-- WHAT THE EXERCISE ASKS --
Starting at the line that holds "SERVO pin GND: GND -> 5V", transcribe every line to the end of the data exactly; include no other lines.

Items from a data source:

○ ○ ○ ○

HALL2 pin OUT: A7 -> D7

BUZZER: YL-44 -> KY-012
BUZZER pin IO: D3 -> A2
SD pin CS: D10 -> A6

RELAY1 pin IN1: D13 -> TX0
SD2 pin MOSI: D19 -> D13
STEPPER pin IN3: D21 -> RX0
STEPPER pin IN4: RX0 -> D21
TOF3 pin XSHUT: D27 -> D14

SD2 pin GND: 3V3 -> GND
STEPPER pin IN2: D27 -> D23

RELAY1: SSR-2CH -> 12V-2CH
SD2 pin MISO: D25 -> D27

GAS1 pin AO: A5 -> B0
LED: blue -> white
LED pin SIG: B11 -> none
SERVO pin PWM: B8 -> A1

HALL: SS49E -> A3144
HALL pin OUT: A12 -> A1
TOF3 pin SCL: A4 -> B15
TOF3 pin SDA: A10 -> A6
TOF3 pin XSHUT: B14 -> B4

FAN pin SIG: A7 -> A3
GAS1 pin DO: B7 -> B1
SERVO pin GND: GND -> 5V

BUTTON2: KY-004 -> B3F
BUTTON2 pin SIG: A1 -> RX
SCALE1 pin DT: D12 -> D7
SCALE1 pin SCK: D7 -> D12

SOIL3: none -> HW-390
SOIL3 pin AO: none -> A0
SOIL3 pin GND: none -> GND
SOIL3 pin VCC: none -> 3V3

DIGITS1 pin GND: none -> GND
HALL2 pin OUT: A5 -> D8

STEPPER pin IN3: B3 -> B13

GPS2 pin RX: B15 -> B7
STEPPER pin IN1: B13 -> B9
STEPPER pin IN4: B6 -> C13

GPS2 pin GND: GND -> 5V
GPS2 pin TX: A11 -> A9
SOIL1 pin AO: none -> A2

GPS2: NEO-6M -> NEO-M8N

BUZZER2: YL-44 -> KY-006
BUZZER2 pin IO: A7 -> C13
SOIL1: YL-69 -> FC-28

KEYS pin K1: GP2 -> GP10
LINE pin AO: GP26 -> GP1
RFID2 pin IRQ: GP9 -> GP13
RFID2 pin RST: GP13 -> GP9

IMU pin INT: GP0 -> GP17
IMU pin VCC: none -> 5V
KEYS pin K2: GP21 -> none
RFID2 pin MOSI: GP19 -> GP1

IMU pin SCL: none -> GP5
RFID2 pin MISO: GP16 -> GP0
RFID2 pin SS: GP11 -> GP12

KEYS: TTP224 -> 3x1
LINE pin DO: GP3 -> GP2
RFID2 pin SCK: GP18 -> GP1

○ ○ ○ ○

-- RESPONSE --
SERVO pin GND: GND -> 5V

BUTTON2: KY-004 -> B3F
BUTTON2 pin SIG: A1 -> RX
SCALE1 pin DT: D12 -> D7
SCALE1 pin SCK: D7 -> D12

SOIL3: none -> HW-390
SOIL3 pin AO: none -> A0
SOIL3 pin GND: none -> GND
SOIL3 pin VCC: none -> 3V3

DIGITS1 pin GND: none -> GND
HALL2 pin OUT: A5 -> D8

STEPPER pin IN3: B3 -> B13

GPS2 pin RX: B15 -> B7
STEPPER pin IN1: B13 -> B9
STEPPER pin IN4: B6 -> C13

GPS2 pin GND: GND -> 5V
GPS2 pin TX: A11 -> A9
SOIL1 pin AO: none -> A2

GPS2: NEO-6M -> NEO-M8N

BUZZER2: YL-44 -> KY-006
BUZZER2 pin IO: A7 -> C13
SOIL1: YL-69 -> FC-28

KEYS pin K1: GP2 -> GP10
LINE pin AO: GP26 -> GP1
RFID2 pin IRQ: GP9 -> GP13
RFID2 pin RST: GP13 -> GP9

IMU pin INT: GP0 -> GP17
IMU pin VCC: none -> 5V
KEYS pin K2: GP21 -> none
RFID2 pin MOSI: GP19 -> GP1

IMU pin SCL: none -> GP5
RFID2 pin MISO: GP16 -> GP0
RFID2 pin SS: GP11 -> GP12

KEYS: TTP224 -> 3x1
LINE pin DO: GP3 -> GP2
RFID2 pin SCK: GP18 -> GP1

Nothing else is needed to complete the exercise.